Work to complete: Which lines in the records below contain the word "minus"? Copy each one out.

[Supplied entries Boundary: Start]

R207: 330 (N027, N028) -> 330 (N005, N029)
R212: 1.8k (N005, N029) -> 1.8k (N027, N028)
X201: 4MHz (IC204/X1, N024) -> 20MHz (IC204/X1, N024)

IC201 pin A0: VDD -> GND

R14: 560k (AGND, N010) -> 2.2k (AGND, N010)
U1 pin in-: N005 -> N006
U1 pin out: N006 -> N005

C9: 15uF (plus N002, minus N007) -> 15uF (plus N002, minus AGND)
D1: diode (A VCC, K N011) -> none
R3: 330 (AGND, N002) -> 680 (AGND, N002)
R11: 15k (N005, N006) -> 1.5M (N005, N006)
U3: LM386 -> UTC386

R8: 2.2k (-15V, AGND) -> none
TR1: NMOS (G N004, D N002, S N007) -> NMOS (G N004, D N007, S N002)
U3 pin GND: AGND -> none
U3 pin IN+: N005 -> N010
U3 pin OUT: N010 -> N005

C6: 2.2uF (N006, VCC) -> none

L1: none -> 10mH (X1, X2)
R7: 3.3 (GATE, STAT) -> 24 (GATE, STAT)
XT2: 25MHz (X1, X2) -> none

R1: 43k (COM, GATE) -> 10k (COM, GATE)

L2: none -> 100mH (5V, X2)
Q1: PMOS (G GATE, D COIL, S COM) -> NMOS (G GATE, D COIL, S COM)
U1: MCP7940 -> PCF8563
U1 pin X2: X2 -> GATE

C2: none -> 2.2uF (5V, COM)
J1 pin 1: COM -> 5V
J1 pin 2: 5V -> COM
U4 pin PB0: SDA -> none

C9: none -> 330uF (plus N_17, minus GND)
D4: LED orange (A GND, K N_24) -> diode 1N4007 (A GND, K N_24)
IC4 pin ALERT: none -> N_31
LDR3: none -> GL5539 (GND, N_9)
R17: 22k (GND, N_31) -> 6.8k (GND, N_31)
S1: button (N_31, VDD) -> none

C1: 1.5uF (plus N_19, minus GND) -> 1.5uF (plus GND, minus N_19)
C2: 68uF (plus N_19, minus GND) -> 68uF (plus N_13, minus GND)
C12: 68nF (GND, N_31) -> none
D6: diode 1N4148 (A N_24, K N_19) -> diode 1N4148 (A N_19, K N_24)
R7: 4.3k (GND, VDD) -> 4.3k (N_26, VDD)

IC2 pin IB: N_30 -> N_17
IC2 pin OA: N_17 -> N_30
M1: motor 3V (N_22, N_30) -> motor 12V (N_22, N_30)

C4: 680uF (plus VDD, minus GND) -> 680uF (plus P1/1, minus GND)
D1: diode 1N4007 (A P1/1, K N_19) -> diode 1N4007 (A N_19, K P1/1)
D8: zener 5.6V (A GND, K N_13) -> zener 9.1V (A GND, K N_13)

[Supplied entries Boundary: End]

Answer to this task:
C9: 15uF (plus N002, minus N007) -> 15uF (plus N002, minus AGND)
C9: none -> 330uF (plus N_17, minus GND)
C1: 1.5uF (plus N_19, minus GND) -> 1.5uF (plus GND, minus N_19)
C2: 68uF (plus N_19, minus GND) -> 68uF (plus N_13, minus GND)
C4: 680uF (plus VDD, minus GND) -> 680uF (plus P1/1, minus GND)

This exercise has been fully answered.